**Records for the task:**
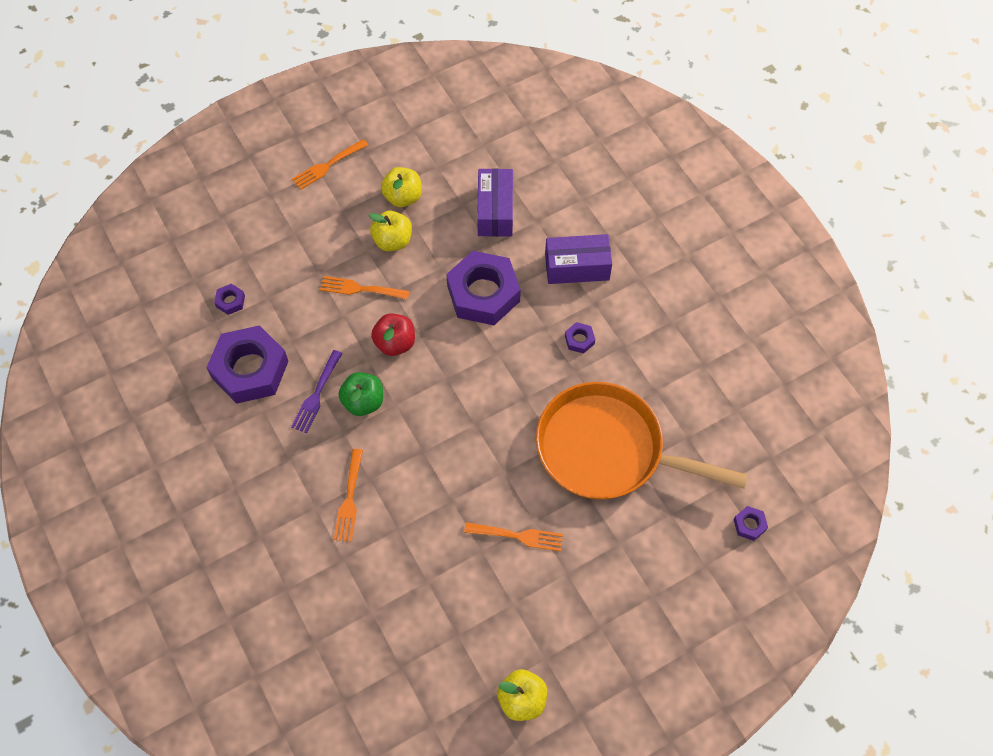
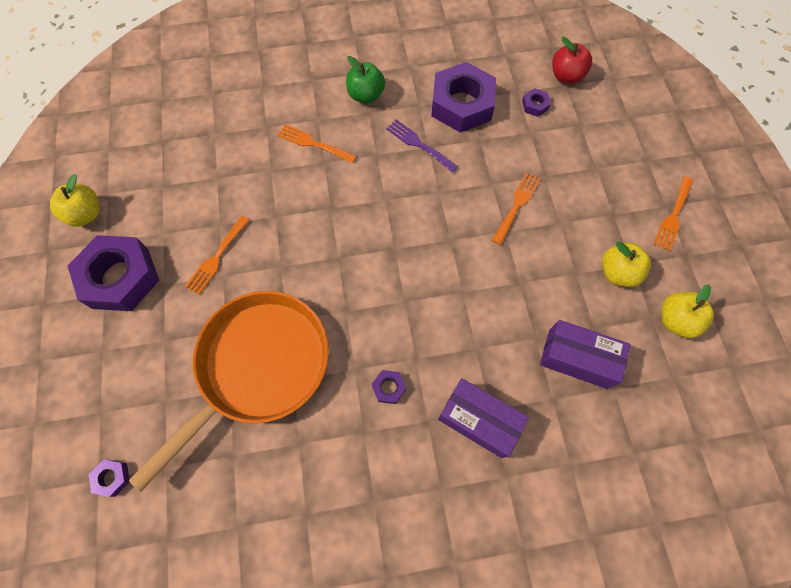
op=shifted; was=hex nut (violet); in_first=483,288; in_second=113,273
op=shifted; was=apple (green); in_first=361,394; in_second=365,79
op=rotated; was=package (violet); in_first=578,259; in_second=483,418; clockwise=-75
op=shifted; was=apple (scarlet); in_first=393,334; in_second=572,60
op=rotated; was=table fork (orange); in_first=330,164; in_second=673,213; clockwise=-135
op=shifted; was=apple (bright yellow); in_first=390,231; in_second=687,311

**Exercise details:** Which lines of the data contain the word "apple"? Copy each one.

**Output for this exercise:**
op=shifted; was=apple (green); in_first=361,394; in_second=365,79
op=shifted; was=apple (scarlet); in_first=393,334; in_second=572,60
op=shifted; was=apple (bright yellow); in_first=390,231; in_second=687,311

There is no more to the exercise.